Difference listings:
▽
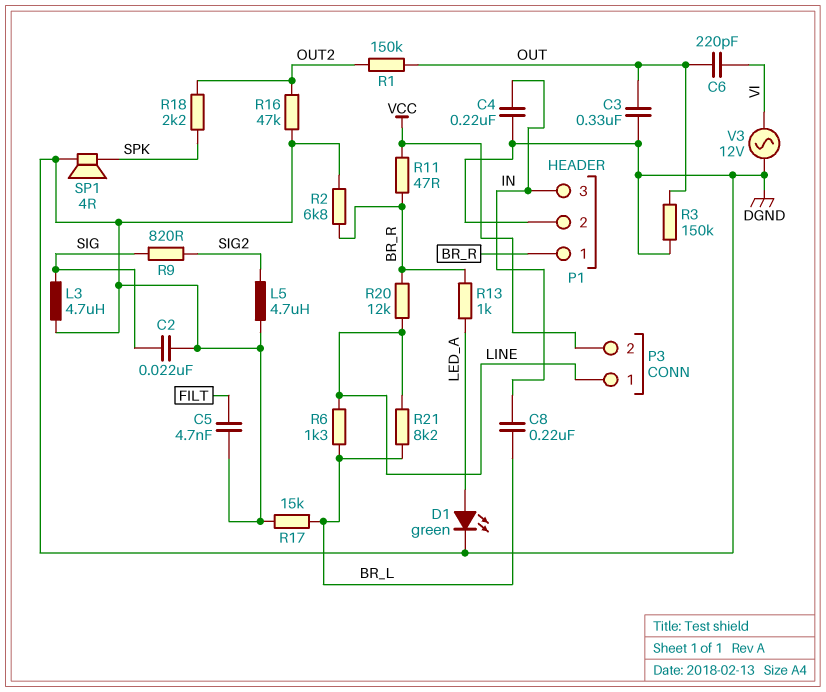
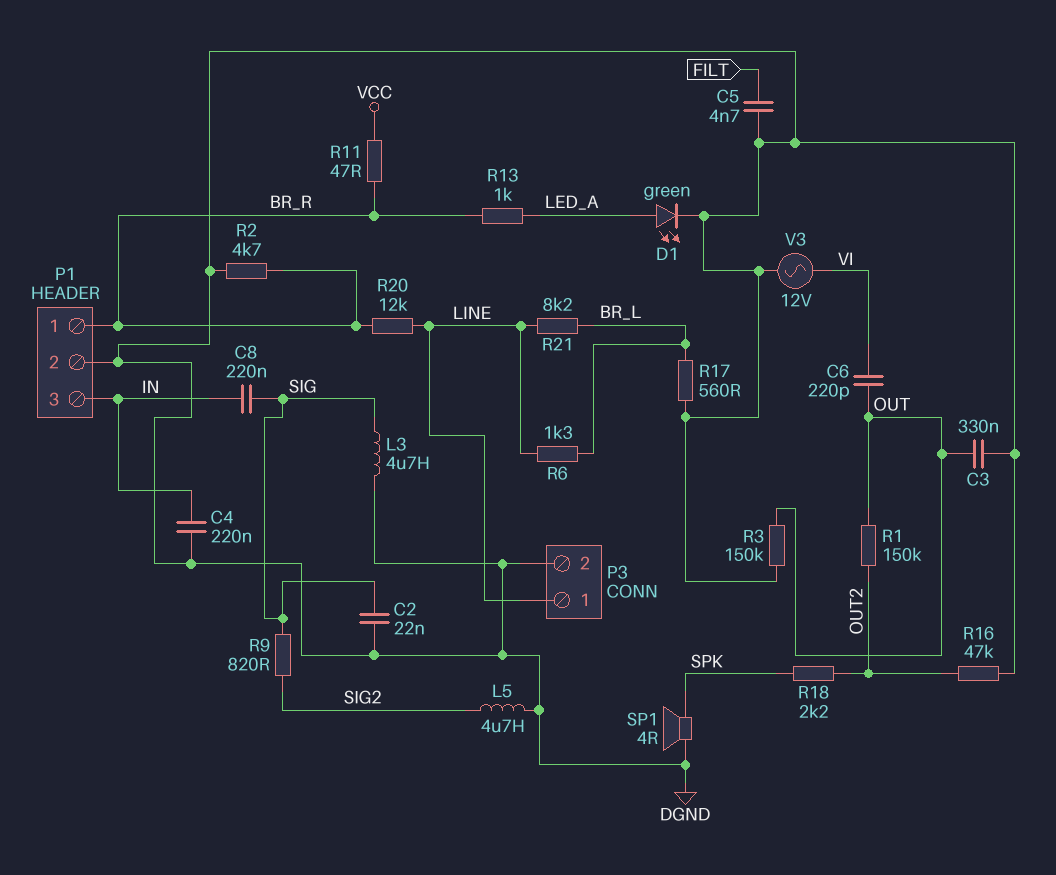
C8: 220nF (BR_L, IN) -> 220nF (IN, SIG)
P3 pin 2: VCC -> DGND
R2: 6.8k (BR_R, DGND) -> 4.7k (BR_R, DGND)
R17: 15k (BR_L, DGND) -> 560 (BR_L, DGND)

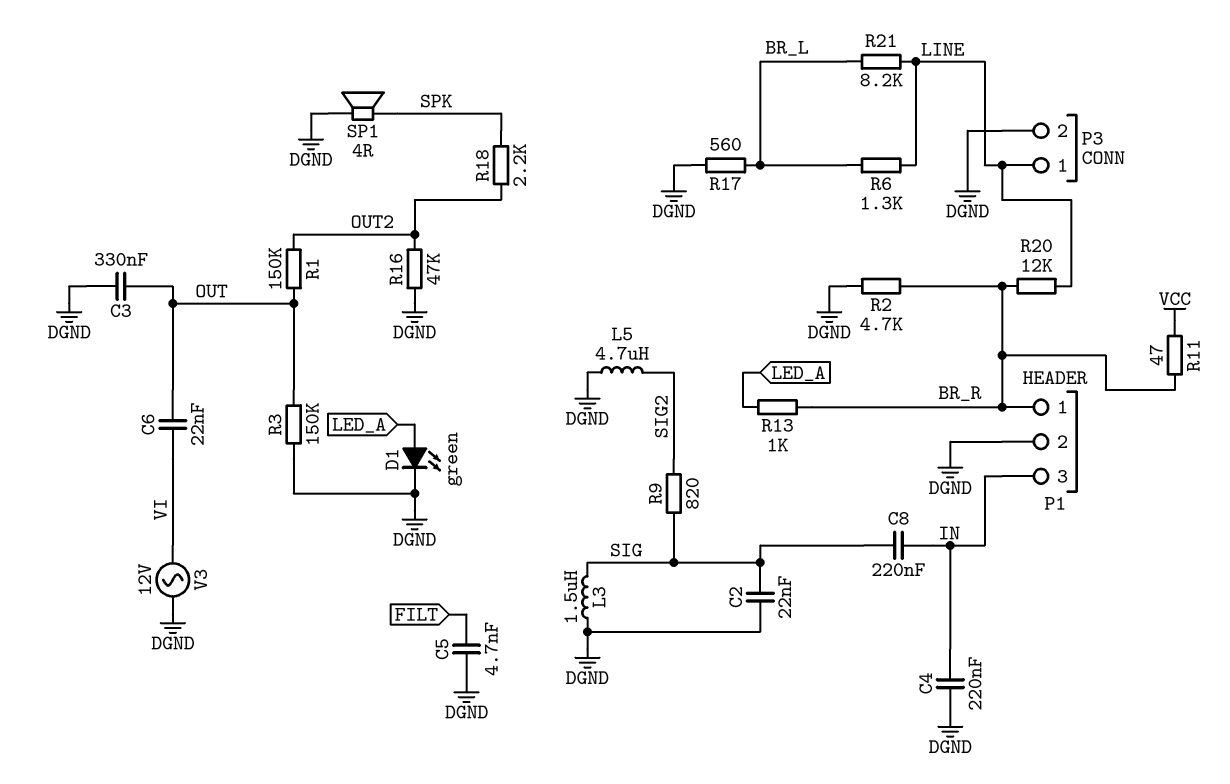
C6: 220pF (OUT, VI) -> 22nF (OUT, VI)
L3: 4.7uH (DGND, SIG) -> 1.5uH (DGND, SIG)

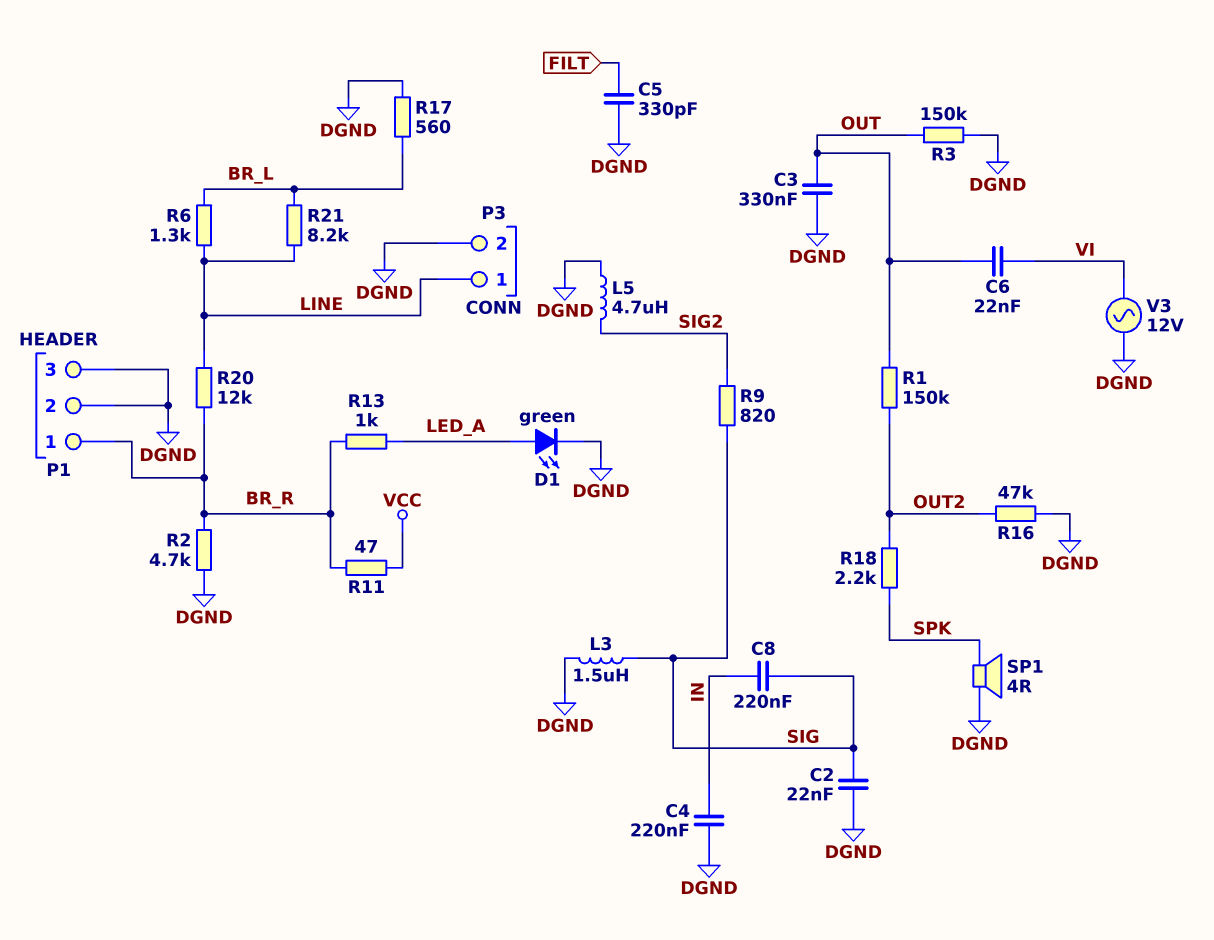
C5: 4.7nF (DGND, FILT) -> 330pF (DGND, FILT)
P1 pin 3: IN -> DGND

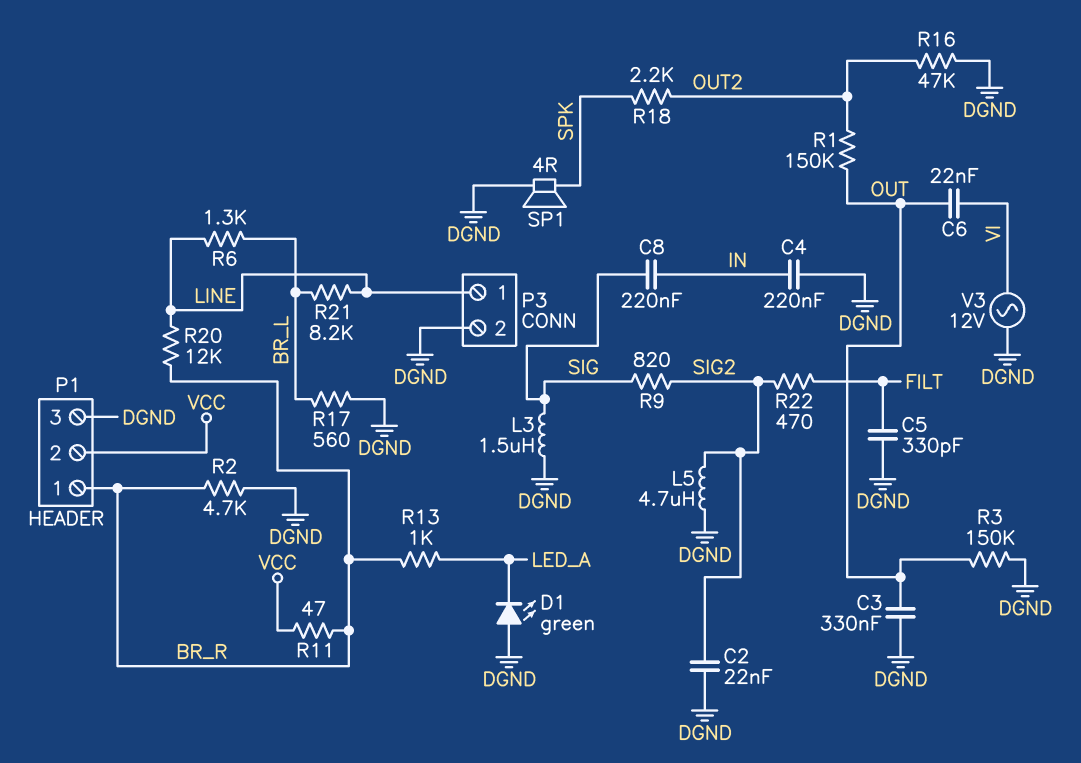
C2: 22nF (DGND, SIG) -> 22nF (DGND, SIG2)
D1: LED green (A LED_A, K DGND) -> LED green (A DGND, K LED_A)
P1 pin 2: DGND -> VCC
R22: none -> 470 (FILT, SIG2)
△
Directions for this task: Output the entries above verbatim, with no picture included.

Solution to this exercise:
C8: 220nF (BR_L, IN) -> 220nF (IN, SIG)
P3 pin 2: VCC -> DGND
R2: 6.8k (BR_R, DGND) -> 4.7k (BR_R, DGND)
R17: 15k (BR_L, DGND) -> 560 (BR_L, DGND)

C6: 220pF (OUT, VI) -> 22nF (OUT, VI)
L3: 4.7uH (DGND, SIG) -> 1.5uH (DGND, SIG)

C5: 4.7nF (DGND, FILT) -> 330pF (DGND, FILT)
P1 pin 3: IN -> DGND

C2: 22nF (DGND, SIG) -> 22nF (DGND, SIG2)
D1: LED green (A LED_A, K DGND) -> LED green (A DGND, K LED_A)
P1 pin 2: DGND -> VCC
R22: none -> 470 (FILT, SIG2)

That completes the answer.